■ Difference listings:
*-*-*
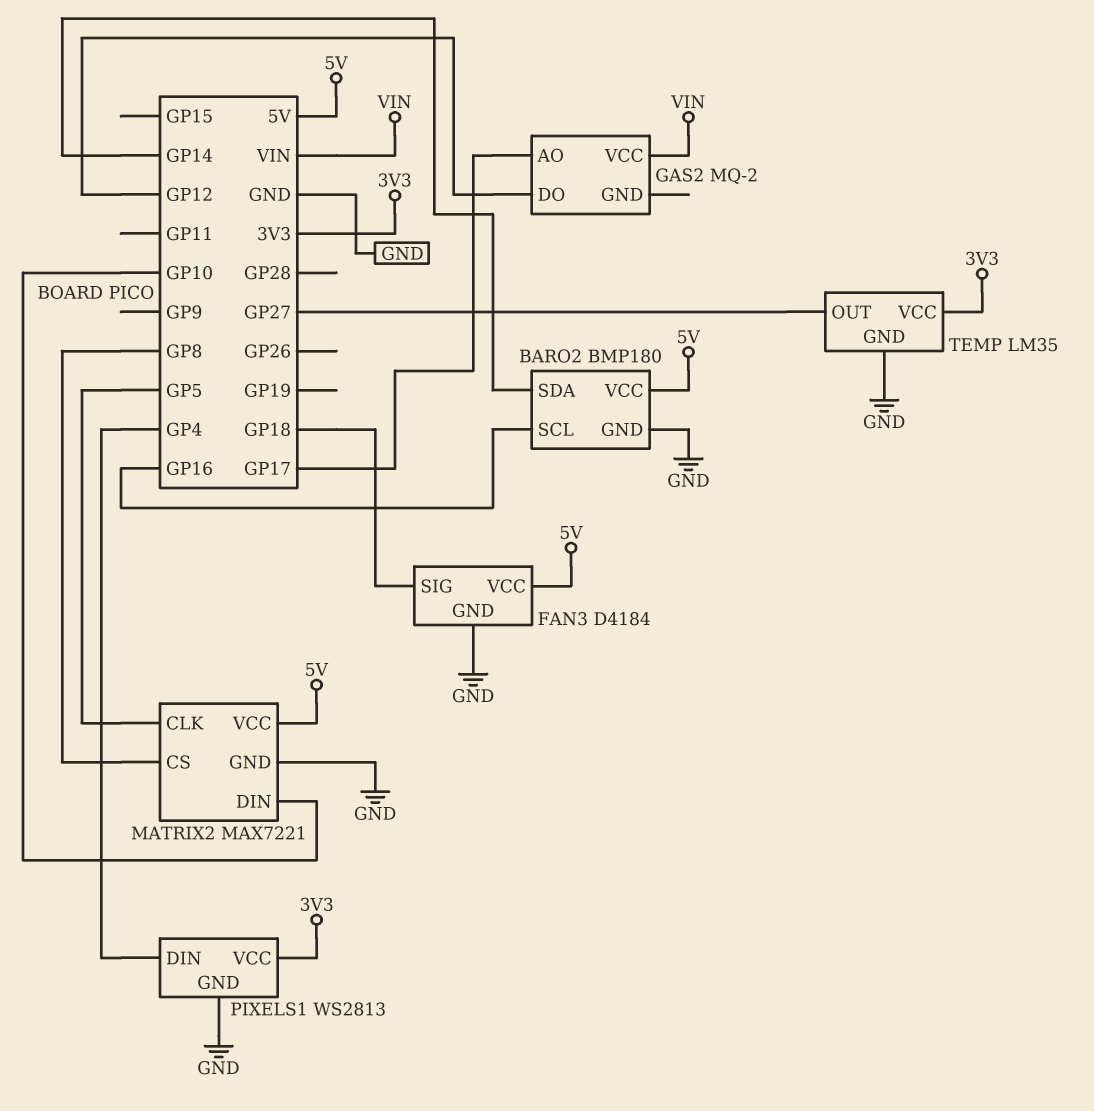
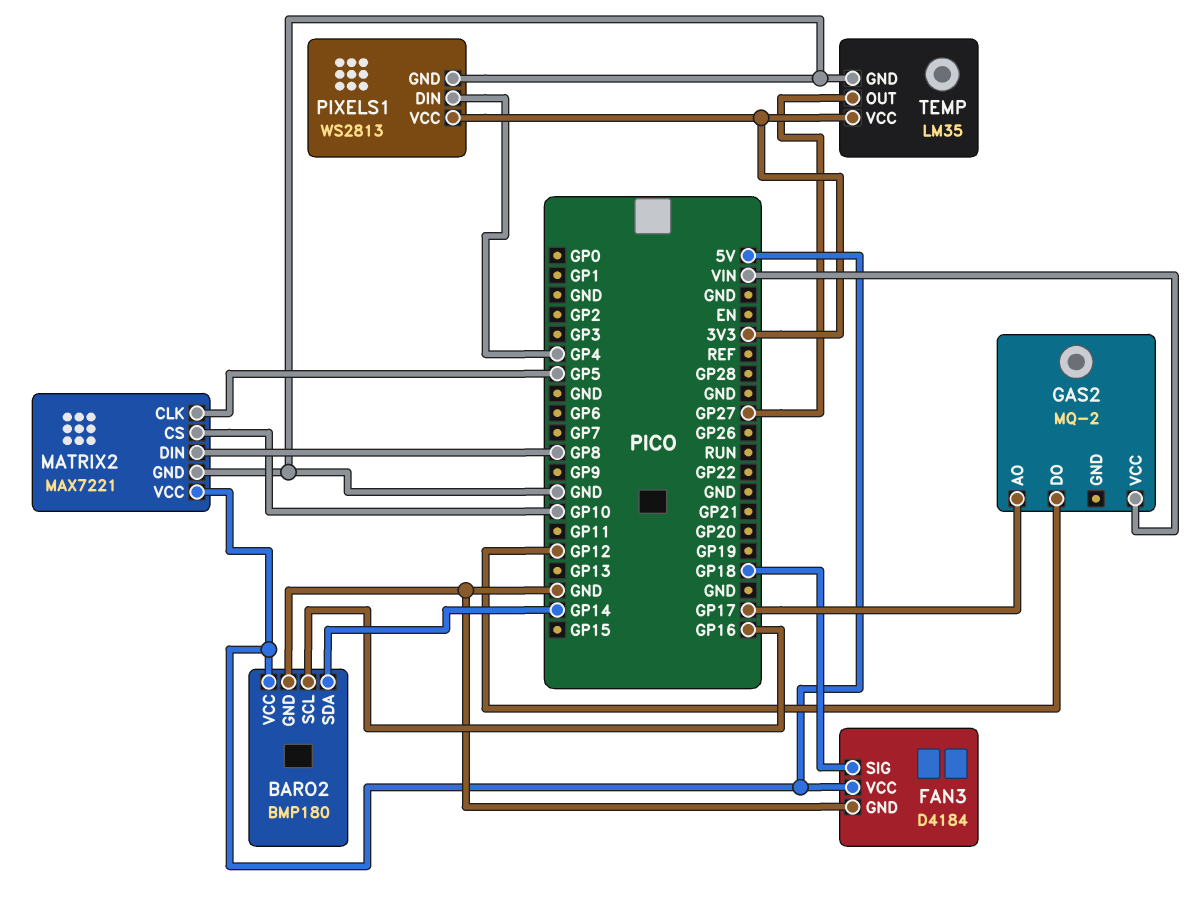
MATRIX2 pin CS: GP8 -> GP10
MATRIX2 pin DIN: GP10 -> GP8

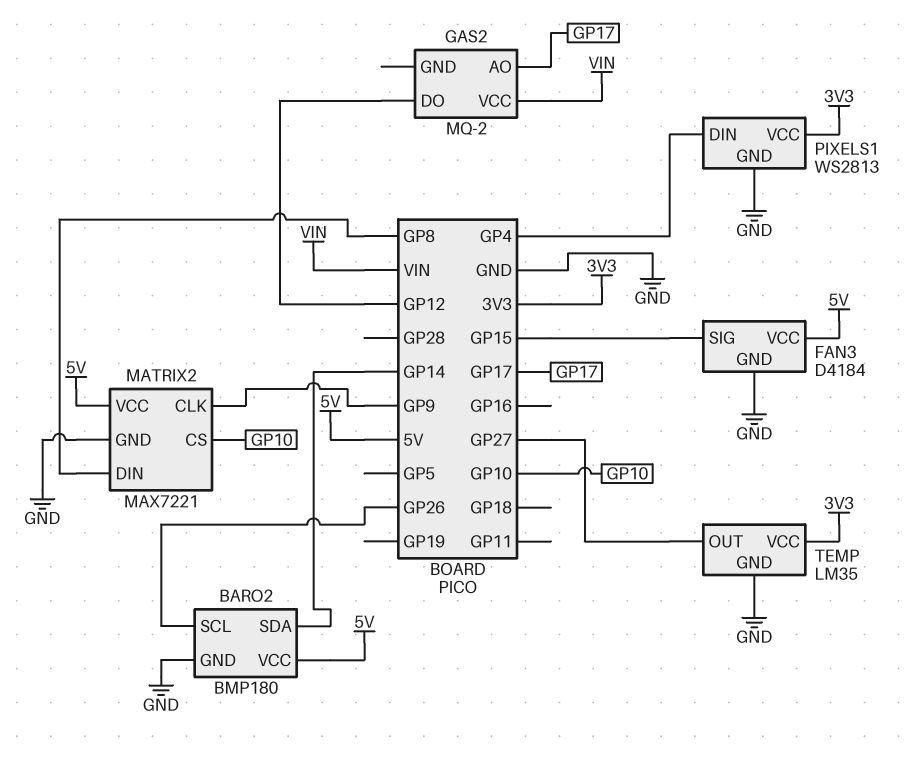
BARO2 pin SCL: GP16 -> GP26
FAN3 pin SIG: GP18 -> GP15
MATRIX2 pin CLK: GP5 -> GP9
*-*-*
From the line with "BARO2 pin SCL: GP16 -> GP26" through the last line of the records, set down every line exactly as written and leave out all others.

■ Result:
BARO2 pin SCL: GP16 -> GP26
FAN3 pin SIG: GP18 -> GP15
MATRIX2 pin CLK: GP5 -> GP9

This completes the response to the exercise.